(DATA FOR REVIEW Opens)

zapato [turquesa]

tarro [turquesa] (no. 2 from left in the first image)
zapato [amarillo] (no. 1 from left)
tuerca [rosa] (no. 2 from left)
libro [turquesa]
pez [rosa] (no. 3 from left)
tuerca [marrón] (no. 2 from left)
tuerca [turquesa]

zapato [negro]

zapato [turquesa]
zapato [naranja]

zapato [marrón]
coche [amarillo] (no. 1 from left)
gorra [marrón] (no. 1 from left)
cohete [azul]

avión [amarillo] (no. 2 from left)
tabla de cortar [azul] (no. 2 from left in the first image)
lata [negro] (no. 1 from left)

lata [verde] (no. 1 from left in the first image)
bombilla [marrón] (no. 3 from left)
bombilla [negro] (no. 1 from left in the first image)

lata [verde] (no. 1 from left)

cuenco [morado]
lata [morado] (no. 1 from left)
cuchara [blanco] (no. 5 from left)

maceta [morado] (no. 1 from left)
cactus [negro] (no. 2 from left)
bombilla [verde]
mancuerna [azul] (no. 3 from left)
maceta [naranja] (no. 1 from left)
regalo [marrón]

(DATA FOR REVIEW Closes)

TASK DESCRIPTION: Would you copy each line of the records that contains "amarillo"?

EXERCISE RESULT:
zapato [amarillo] (no. 1 from left)
coche [amarillo] (no. 1 from left)
avión [amarillo] (no. 2 from left)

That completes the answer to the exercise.